■ **WHAT THIS TASK INVOLVES**: Within the listing below, please copy exactly the lines between the line holding "C2: none -> 220uF (plus VS, minus AGND)" and the line holding "C3: 3.3uF (plus +9V, minus", inclusive.

[[ SOURCE RECORDS open ]]

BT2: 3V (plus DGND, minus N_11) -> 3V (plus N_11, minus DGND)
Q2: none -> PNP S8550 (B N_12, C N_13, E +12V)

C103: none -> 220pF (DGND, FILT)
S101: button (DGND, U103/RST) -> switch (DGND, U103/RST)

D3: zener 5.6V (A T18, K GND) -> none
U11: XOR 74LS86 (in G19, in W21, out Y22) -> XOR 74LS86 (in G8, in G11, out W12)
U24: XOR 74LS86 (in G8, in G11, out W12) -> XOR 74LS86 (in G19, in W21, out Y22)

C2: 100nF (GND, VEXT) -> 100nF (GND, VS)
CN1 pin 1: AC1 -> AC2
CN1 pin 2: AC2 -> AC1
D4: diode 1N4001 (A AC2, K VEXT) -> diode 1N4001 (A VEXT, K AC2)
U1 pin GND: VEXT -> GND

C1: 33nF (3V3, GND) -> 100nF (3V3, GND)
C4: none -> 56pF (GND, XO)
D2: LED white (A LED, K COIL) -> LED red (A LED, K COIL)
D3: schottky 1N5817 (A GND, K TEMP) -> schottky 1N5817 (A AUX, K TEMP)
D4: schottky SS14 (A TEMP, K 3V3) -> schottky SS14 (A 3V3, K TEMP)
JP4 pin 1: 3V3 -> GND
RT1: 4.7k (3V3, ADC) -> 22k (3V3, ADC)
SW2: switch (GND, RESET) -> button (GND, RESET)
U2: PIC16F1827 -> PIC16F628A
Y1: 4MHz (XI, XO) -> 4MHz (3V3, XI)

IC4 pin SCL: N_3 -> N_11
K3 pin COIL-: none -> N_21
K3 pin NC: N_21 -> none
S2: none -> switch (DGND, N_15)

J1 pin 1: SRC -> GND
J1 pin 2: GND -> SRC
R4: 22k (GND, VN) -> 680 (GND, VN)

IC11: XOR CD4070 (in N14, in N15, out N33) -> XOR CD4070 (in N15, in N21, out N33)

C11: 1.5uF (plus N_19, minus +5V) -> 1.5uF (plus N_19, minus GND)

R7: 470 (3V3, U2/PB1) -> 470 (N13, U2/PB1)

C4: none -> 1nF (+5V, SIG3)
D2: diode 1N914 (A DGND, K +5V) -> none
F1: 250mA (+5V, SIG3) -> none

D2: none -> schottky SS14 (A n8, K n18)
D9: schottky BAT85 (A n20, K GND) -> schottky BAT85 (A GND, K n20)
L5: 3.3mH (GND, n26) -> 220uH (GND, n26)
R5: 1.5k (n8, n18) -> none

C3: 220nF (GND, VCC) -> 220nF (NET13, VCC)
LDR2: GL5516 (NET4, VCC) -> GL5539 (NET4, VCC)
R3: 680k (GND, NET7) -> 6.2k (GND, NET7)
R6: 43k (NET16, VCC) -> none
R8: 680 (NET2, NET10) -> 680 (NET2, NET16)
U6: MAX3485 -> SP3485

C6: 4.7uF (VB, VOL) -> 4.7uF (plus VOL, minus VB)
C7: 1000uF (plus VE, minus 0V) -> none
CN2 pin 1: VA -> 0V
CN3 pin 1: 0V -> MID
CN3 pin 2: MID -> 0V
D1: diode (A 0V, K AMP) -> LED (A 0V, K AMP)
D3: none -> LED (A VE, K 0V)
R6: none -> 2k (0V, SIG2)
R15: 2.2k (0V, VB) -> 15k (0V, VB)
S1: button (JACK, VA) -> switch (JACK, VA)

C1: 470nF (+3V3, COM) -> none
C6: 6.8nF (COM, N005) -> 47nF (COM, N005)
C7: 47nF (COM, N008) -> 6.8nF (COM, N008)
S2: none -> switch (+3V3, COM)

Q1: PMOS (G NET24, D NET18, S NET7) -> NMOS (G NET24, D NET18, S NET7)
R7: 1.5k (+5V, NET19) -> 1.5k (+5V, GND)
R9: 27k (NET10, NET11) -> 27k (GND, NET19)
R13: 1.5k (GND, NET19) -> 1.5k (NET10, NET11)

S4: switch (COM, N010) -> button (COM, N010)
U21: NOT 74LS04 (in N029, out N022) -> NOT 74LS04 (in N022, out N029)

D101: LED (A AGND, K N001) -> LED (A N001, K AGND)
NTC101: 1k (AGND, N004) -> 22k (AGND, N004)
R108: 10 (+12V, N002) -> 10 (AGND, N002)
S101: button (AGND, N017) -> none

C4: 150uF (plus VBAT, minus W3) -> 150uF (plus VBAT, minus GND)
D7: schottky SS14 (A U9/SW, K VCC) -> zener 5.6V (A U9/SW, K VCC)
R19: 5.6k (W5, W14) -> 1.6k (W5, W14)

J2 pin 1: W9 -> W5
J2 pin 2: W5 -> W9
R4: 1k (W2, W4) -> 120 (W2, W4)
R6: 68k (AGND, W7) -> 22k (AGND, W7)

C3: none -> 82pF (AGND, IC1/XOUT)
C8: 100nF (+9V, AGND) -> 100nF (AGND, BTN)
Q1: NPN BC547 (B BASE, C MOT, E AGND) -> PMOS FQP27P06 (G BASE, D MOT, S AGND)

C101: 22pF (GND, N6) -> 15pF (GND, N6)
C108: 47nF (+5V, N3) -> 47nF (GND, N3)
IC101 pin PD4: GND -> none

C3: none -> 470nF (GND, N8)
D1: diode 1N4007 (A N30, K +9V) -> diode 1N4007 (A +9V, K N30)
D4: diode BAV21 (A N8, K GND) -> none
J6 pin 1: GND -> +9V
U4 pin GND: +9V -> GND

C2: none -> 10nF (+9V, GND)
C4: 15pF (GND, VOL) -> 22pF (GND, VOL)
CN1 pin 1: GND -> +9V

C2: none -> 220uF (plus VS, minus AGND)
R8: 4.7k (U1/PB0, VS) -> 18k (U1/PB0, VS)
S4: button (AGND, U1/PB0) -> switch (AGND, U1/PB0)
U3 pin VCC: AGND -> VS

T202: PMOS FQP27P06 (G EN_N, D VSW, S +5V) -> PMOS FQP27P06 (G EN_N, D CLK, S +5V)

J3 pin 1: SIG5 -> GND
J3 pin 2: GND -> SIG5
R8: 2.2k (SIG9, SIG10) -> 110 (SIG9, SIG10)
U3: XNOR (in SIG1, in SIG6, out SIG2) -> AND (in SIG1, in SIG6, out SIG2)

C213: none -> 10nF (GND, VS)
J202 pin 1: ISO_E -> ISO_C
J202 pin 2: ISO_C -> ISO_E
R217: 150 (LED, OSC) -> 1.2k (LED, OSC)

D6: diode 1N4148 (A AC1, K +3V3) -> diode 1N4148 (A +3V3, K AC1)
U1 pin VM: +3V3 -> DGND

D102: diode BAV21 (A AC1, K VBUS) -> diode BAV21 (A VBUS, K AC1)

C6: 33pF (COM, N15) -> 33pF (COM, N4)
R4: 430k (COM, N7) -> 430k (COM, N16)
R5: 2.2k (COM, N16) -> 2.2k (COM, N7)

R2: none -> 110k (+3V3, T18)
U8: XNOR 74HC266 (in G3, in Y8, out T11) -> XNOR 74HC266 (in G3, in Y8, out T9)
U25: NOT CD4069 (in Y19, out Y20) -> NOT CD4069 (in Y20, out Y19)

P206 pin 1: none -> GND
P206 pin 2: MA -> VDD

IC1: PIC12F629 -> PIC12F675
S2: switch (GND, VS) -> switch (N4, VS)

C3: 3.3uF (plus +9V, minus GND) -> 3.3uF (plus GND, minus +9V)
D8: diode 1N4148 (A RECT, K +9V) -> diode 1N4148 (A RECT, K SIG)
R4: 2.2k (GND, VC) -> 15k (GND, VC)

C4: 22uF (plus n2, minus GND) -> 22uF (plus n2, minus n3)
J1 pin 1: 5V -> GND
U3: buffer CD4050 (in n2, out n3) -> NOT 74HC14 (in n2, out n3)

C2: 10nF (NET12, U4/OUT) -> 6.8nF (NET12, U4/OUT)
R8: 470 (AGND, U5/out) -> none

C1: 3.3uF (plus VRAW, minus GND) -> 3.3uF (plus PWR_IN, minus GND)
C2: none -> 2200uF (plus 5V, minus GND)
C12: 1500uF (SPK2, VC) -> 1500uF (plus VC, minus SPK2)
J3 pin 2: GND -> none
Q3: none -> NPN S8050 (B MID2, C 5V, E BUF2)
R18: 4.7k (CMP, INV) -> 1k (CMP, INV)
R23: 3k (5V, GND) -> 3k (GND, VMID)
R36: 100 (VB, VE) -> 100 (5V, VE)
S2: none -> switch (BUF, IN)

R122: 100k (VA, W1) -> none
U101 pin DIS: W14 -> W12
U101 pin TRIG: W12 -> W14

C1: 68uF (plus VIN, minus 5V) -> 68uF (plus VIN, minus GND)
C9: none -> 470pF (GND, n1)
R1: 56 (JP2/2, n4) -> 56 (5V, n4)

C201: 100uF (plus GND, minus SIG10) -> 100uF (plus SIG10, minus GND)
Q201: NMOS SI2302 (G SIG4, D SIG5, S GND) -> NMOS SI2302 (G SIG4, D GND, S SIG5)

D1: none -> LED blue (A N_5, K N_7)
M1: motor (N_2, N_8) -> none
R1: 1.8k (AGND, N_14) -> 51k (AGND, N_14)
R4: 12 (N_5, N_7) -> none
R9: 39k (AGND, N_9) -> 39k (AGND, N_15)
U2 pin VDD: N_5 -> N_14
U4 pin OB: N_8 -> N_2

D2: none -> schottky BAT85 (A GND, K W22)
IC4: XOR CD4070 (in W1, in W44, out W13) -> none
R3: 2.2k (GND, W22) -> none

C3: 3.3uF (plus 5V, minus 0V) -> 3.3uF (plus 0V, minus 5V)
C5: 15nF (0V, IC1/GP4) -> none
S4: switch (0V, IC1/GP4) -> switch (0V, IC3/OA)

[[ SOURCE RECORDS closed ]]

■ **ANSWER SECTION**:
C2: none -> 220uF (plus VS, minus AGND)
R8: 4.7k (U1/PB0, VS) -> 18k (U1/PB0, VS)
S4: button (AGND, U1/PB0) -> switch (AGND, U1/PB0)
U3 pin VCC: AGND -> VS

T202: PMOS FQP27P06 (G EN_N, D VSW, S +5V) -> PMOS FQP27P06 (G EN_N, D CLK, S +5V)

J3 pin 1: SIG5 -> GND
J3 pin 2: GND -> SIG5
R8: 2.2k (SIG9, SIG10) -> 110 (SIG9, SIG10)
U3: XNOR (in SIG1, in SIG6, out SIG2) -> AND (in SIG1, in SIG6, out SIG2)

C213: none -> 10nF (GND, VS)
J202 pin 1: ISO_E -> ISO_C
J202 pin 2: ISO_C -> ISO_E
R217: 150 (LED, OSC) -> 1.2k (LED, OSC)

D6: diode 1N4148 (A AC1, K +3V3) -> diode 1N4148 (A +3V3, K AC1)
U1 pin VM: +3V3 -> DGND

D102: diode BAV21 (A AC1, K VBUS) -> diode BAV21 (A VBUS, K AC1)

C6: 33pF (COM, N15) -> 33pF (COM, N4)
R4: 430k (COM, N7) -> 430k (COM, N16)
R5: 2.2k (COM, N16) -> 2.2k (COM, N7)

R2: none -> 110k (+3V3, T18)
U8: XNOR 74HC266 (in G3, in Y8, out T11) -> XNOR 74HC266 (in G3, in Y8, out T9)
U25: NOT CD4069 (in Y19, out Y20) -> NOT CD4069 (in Y20, out Y19)

P206 pin 1: none -> GND
P206 pin 2: MA -> VDD

IC1: PIC12F629 -> PIC12F675
S2: switch (GND, VS) -> switch (N4, VS)

C3: 3.3uF (plus +9V, minus GND) -> 3.3uF (plus GND, minus +9V)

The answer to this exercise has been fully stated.